[Records contained in a dataset]

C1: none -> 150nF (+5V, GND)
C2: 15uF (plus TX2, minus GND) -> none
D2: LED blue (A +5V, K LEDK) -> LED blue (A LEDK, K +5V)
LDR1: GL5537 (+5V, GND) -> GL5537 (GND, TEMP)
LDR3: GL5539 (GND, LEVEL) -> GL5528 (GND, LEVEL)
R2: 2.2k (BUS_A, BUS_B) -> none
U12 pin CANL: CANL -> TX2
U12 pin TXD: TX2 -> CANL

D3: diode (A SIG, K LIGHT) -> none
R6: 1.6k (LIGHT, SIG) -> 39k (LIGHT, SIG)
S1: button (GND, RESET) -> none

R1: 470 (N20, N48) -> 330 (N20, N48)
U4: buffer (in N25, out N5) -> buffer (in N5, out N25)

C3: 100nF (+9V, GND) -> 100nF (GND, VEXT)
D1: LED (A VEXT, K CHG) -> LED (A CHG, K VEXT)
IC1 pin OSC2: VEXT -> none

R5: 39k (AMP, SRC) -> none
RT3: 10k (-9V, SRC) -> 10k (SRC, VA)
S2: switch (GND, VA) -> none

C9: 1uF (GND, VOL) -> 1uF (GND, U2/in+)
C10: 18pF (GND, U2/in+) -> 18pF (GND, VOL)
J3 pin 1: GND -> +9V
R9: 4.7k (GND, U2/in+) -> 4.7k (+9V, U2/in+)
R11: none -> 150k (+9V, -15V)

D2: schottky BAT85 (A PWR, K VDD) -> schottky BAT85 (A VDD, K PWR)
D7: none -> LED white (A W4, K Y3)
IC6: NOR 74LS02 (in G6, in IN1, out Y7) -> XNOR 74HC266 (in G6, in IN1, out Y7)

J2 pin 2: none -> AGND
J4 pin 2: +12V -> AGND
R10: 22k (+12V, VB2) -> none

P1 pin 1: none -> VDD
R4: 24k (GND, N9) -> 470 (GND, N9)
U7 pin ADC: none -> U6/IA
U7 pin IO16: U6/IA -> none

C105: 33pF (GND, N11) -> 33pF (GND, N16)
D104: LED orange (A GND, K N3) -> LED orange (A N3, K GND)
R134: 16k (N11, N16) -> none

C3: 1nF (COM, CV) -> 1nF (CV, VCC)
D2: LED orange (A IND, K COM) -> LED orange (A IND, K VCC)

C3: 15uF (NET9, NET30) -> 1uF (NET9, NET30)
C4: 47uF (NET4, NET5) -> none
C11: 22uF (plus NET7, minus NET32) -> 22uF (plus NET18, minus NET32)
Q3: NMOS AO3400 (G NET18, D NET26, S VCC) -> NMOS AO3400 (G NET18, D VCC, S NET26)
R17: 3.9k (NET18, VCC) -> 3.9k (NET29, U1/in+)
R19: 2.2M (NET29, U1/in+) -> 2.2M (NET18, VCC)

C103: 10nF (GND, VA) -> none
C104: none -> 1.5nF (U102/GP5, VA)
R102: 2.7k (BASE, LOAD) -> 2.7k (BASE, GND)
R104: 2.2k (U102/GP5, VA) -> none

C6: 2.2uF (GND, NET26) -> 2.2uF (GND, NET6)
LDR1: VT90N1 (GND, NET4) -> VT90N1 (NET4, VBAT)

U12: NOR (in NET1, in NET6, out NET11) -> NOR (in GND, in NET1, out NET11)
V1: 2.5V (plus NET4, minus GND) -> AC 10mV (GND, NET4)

-- Problem requirements --
Write the entries out again, exactly and completely.

-- Answer --
C1: none -> 150nF (+5V, GND)
C2: 15uF (plus TX2, minus GND) -> none
D2: LED blue (A +5V, K LEDK) -> LED blue (A LEDK, K +5V)
LDR1: GL5537 (+5V, GND) -> GL5537 (GND, TEMP)
LDR3: GL5539 (GND, LEVEL) -> GL5528 (GND, LEVEL)
R2: 2.2k (BUS_A, BUS_B) -> none
U12 pin CANL: CANL -> TX2
U12 pin TXD: TX2 -> CANL

D3: diode (A SIG, K LIGHT) -> none
R6: 1.6k (LIGHT, SIG) -> 39k (LIGHT, SIG)
S1: button (GND, RESET) -> none

R1: 470 (N20, N48) -> 330 (N20, N48)
U4: buffer (in N25, out N5) -> buffer (in N5, out N25)

C3: 100nF (+9V, GND) -> 100nF (GND, VEXT)
D1: LED (A VEXT, K CHG) -> LED (A CHG, K VEXT)
IC1 pin OSC2: VEXT -> none

R5: 39k (AMP, SRC) -> none
RT3: 10k (-9V, SRC) -> 10k (SRC, VA)
S2: switch (GND, VA) -> none

C9: 1uF (GND, VOL) -> 1uF (GND, U2/in+)
C10: 18pF (GND, U2/in+) -> 18pF (GND, VOL)
J3 pin 1: GND -> +9V
R9: 4.7k (GND, U2/in+) -> 4.7k (+9V, U2/in+)
R11: none -> 150k (+9V, -15V)

D2: schottky BAT85 (A PWR, K VDD) -> schottky BAT85 (A VDD, K PWR)
D7: none -> LED white (A W4, K Y3)
IC6: NOR 74LS02 (in G6, in IN1, out Y7) -> XNOR 74HC266 (in G6, in IN1, out Y7)

J2 pin 2: none -> AGND
J4 pin 2: +12V -> AGND
R10: 22k (+12V, VB2) -> none

P1 pin 1: none -> VDD
R4: 24k (GND, N9) -> 470 (GND, N9)
U7 pin ADC: none -> U6/IA
U7 pin IO16: U6/IA -> none

C105: 33pF (GND, N11) -> 33pF (GND, N16)
D104: LED orange (A GND, K N3) -> LED orange (A N3, K GND)
R134: 16k (N11, N16) -> none

C3: 1nF (COM, CV) -> 1nF (CV, VCC)
D2: LED orange (A IND, K COM) -> LED orange (A IND, K VCC)

C3: 15uF (NET9, NET30) -> 1uF (NET9, NET30)
C4: 47uF (NET4, NET5) -> none
C11: 22uF (plus NET7, minus NET32) -> 22uF (plus NET18, minus NET32)
Q3: NMOS AO3400 (G NET18, D NET26, S VCC) -> NMOS AO3400 (G NET18, D VCC, S NET26)
R17: 3.9k (NET18, VCC) -> 3.9k (NET29, U1/in+)
R19: 2.2M (NET29, U1/in+) -> 2.2M (NET18, VCC)

C103: 10nF (GND, VA) -> none
C104: none -> 1.5nF (U102/GP5, VA)
R102: 2.7k (BASE, LOAD) -> 2.7k (BASE, GND)
R104: 2.2k (U102/GP5, VA) -> none

C6: 2.2uF (GND, NET26) -> 2.2uF (GND, NET6)
LDR1: VT90N1 (GND, NET4) -> VT90N1 (NET4, VBAT)

U12: NOR (in NET1, in NET6, out NET11) -> NOR (in GND, in NET1, out NET11)
V1: 2.5V (plus NET4, minus GND) -> AC 10mV (GND, NET4)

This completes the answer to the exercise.